--- Task brief ---
The records that follow should be copied out exactly, pictures excluded.

--- Records supplied ---
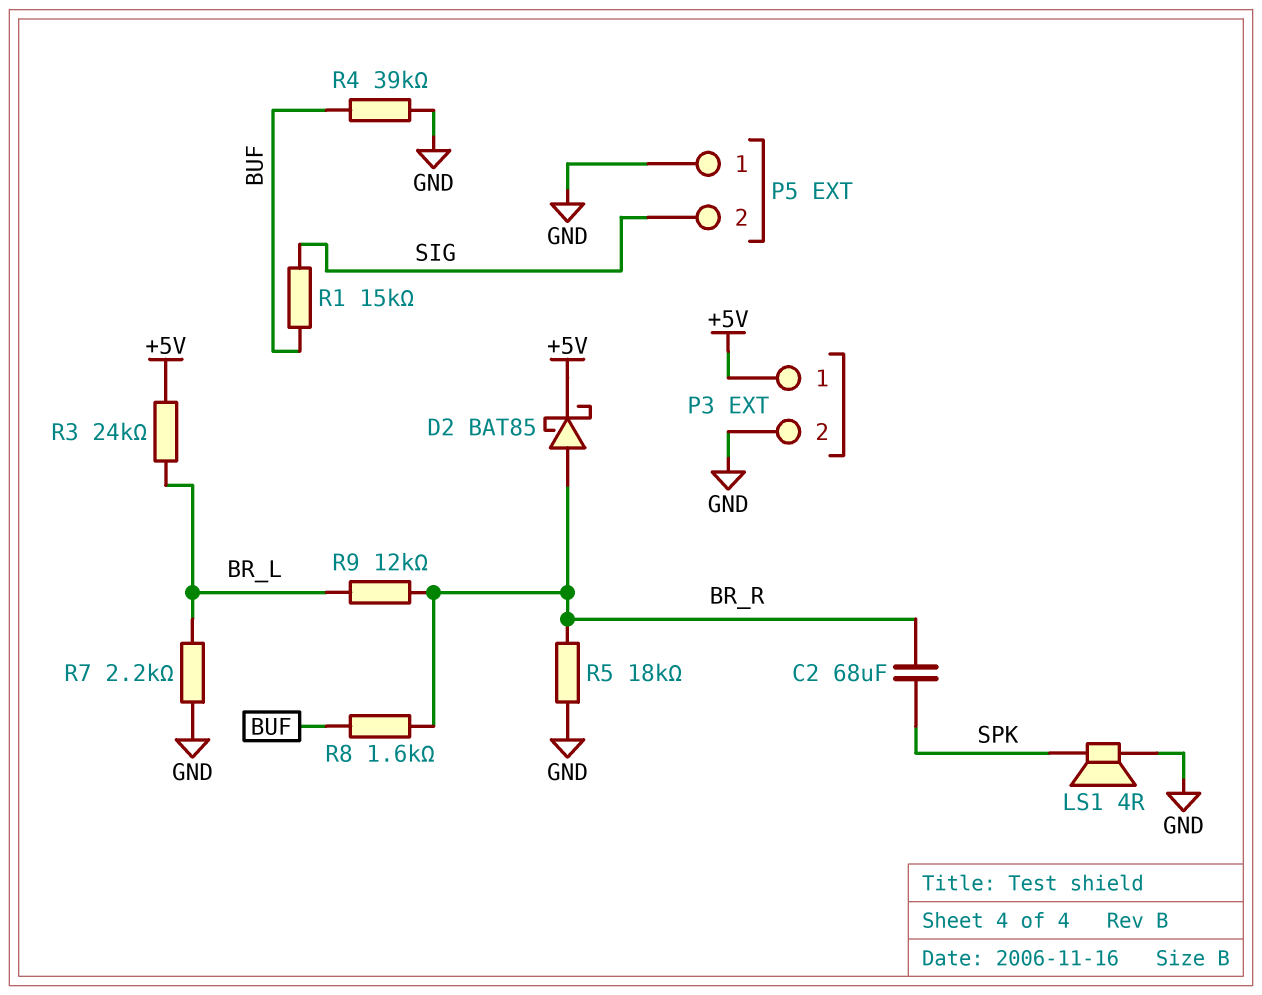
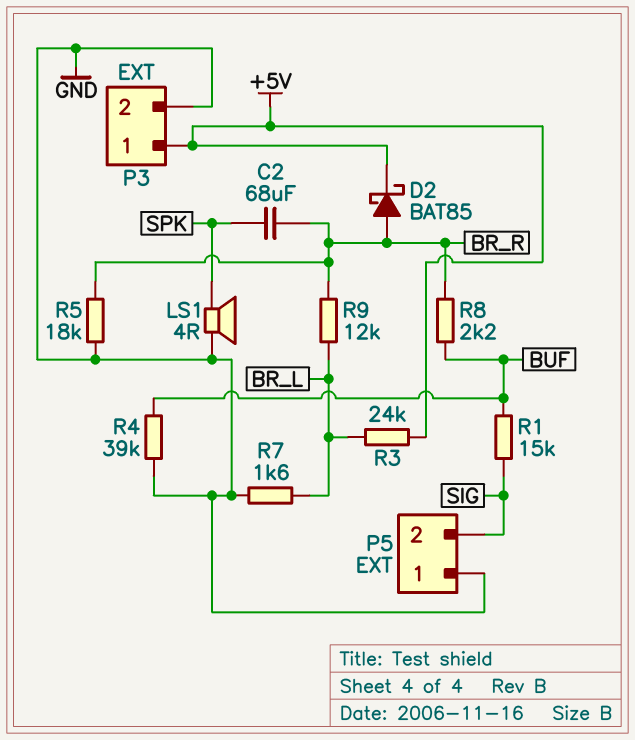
R7: 2.2k (BR_L, GND) -> 1.6k (BR_L, GND)
R8: 1.6k (BR_R, BUF) -> 2.2k (BR_R, BUF)

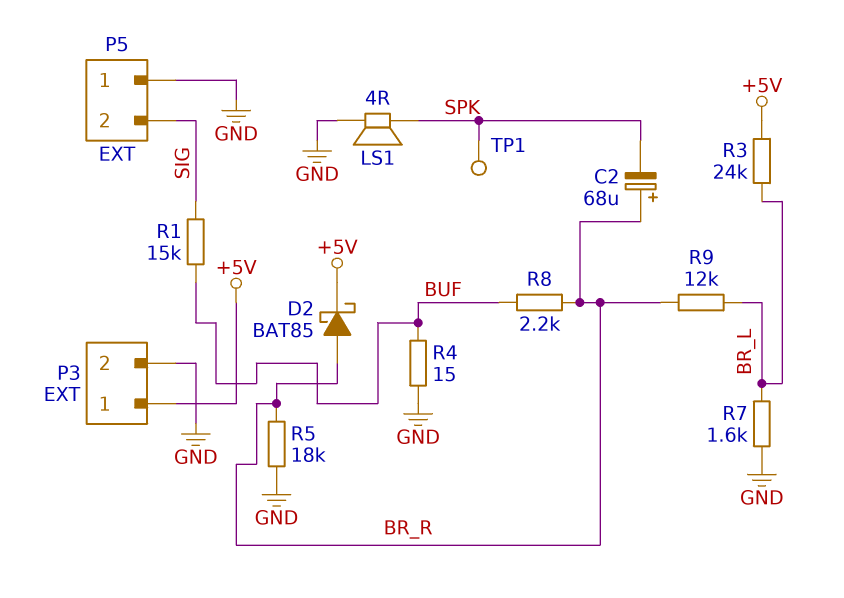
C2: 68uF (BR_R, SPK) -> 68uF (plus BR_R, minus SPK)
R4: 39k (BUF, GND) -> 15 (BUF, GND)
TP1: none -> test point (SPK)

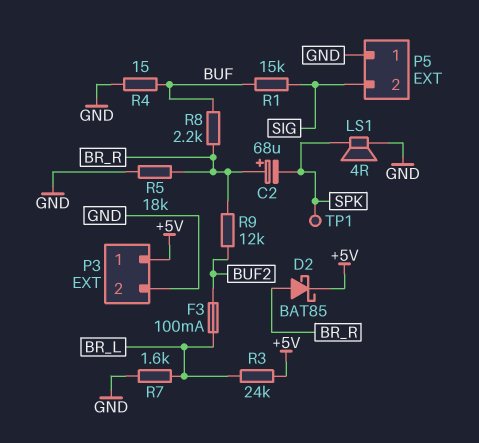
F3: none -> 100mA (BR_L, BUF2)
R9: 12k (BR_L, BR_R) -> 12k (BR_R, BUF2)

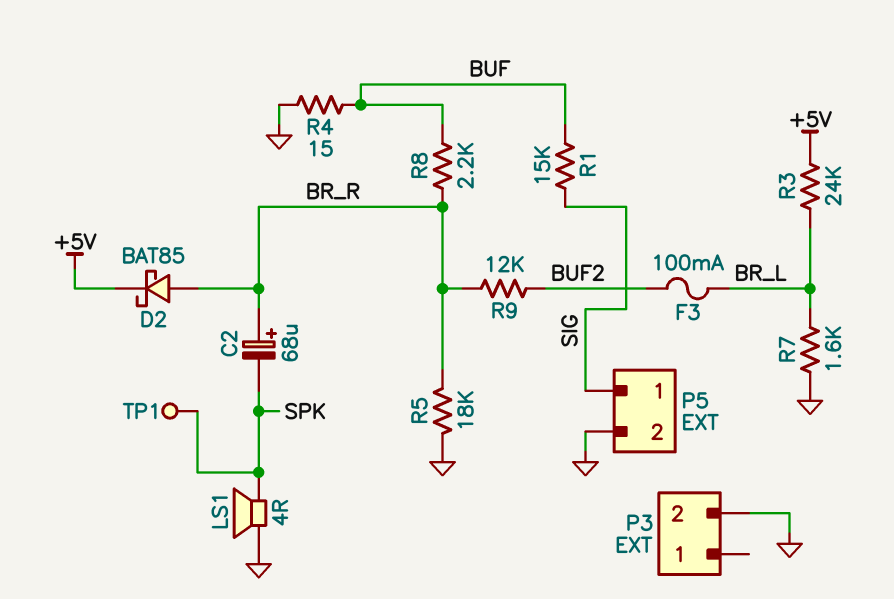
P3 pin 1: +5V -> none
P5 pin 1: GND -> SIG
P5 pin 2: SIG -> GND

--- Answer section ---
R7: 2.2k (BR_L, GND) -> 1.6k (BR_L, GND)
R8: 1.6k (BR_R, BUF) -> 2.2k (BR_R, BUF)

C2: 68uF (BR_R, SPK) -> 68uF (plus BR_R, minus SPK)
R4: 39k (BUF, GND) -> 15 (BUF, GND)
TP1: none -> test point (SPK)

F3: none -> 100mA (BR_L, BUF2)
R9: 12k (BR_L, BR_R) -> 12k (BR_R, BUF2)

P3 pin 1: +5V -> none
P5 pin 1: GND -> SIG
P5 pin 2: SIG -> GND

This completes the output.